**Excerpts from a dataset**

########################################

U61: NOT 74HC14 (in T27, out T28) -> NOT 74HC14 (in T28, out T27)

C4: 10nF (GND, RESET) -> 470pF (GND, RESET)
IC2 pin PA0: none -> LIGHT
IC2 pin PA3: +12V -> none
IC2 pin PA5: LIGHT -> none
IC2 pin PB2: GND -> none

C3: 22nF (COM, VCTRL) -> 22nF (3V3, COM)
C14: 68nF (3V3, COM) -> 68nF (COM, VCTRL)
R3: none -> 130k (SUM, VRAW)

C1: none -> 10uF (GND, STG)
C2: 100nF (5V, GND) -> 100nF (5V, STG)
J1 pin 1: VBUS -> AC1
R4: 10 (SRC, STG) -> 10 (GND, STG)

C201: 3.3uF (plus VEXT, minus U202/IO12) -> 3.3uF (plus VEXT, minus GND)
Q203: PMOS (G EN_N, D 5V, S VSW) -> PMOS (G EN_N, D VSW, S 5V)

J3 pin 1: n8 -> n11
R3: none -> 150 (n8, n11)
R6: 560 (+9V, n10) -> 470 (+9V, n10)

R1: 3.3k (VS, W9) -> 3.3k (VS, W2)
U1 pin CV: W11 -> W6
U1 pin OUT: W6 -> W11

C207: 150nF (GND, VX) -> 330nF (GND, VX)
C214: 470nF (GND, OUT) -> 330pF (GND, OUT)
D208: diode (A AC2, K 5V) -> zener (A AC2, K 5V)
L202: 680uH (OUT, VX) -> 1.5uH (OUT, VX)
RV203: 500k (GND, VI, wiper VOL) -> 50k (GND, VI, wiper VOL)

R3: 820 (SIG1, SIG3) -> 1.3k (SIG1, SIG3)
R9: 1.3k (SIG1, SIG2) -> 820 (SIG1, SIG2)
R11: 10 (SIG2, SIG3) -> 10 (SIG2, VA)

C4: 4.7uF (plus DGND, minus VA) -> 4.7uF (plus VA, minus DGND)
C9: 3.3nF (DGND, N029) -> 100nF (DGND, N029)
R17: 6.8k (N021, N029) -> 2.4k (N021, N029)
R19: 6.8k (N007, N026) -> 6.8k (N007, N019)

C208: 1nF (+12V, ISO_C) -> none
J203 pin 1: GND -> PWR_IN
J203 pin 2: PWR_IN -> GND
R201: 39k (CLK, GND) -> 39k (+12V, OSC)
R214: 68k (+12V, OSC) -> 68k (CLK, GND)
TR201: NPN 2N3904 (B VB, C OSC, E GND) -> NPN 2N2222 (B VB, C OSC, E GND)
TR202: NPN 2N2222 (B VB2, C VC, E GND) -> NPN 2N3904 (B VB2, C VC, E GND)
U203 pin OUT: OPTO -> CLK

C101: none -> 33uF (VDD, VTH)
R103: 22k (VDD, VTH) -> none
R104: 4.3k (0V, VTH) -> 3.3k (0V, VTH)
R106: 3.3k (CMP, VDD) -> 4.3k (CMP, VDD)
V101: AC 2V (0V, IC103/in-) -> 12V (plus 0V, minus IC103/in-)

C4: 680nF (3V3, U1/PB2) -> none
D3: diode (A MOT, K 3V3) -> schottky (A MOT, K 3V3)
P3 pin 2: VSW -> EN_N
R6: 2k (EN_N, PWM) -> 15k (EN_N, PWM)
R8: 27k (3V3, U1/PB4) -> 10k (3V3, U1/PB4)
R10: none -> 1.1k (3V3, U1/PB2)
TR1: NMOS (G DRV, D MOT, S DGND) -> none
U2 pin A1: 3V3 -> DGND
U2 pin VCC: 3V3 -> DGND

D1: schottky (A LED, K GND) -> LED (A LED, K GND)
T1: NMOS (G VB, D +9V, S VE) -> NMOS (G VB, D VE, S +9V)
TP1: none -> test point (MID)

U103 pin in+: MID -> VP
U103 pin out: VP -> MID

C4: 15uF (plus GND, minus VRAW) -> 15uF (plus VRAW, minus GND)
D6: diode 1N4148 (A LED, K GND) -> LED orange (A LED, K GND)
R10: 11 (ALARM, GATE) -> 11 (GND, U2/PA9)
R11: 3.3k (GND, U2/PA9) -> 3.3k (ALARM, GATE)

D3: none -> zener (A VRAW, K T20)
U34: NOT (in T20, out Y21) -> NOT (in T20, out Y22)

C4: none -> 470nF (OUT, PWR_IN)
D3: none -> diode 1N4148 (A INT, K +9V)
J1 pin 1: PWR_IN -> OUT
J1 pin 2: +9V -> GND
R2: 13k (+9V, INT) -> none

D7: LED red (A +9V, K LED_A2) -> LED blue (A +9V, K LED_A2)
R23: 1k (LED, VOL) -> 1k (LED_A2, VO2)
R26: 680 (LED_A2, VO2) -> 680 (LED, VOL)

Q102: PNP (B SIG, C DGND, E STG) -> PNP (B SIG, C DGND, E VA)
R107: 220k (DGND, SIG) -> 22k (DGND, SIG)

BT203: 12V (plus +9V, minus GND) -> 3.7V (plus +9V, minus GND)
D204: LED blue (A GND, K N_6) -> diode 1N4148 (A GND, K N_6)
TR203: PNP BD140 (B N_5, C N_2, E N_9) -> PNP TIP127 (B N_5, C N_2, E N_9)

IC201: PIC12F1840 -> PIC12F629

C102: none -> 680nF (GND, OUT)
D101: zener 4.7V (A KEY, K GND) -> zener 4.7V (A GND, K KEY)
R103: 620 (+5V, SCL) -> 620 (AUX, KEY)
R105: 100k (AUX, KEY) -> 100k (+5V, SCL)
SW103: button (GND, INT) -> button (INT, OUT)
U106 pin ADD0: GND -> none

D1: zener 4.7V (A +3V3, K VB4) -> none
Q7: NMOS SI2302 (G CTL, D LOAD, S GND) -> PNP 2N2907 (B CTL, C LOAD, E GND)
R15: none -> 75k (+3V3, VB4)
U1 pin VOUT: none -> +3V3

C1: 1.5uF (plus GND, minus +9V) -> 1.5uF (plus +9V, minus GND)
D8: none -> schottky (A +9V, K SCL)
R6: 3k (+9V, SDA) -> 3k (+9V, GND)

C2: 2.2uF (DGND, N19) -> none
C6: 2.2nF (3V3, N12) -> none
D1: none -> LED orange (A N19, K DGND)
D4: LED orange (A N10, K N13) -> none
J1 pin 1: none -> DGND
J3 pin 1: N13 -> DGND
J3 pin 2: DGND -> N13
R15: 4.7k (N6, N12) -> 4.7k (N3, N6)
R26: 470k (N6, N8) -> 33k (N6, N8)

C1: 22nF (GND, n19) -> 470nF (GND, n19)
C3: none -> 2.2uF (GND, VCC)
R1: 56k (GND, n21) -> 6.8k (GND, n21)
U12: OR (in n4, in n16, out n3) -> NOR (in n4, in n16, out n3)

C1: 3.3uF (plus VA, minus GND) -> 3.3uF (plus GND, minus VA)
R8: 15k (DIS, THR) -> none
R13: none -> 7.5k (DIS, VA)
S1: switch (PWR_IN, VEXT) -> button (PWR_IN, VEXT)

########################################

**The task**
Your task is to copy every line of the entries that contains the string "NMOS".

**Your response**
TR1: NMOS (G DRV, D MOT, S DGND) -> none
T1: NMOS (G VB, D +9V, S VE) -> NMOS (G VB, D VE, S +9V)
Q7: NMOS SI2302 (G CTL, D LOAD, S GND) -> PNP 2N2907 (B CTL, C LOAD, E GND)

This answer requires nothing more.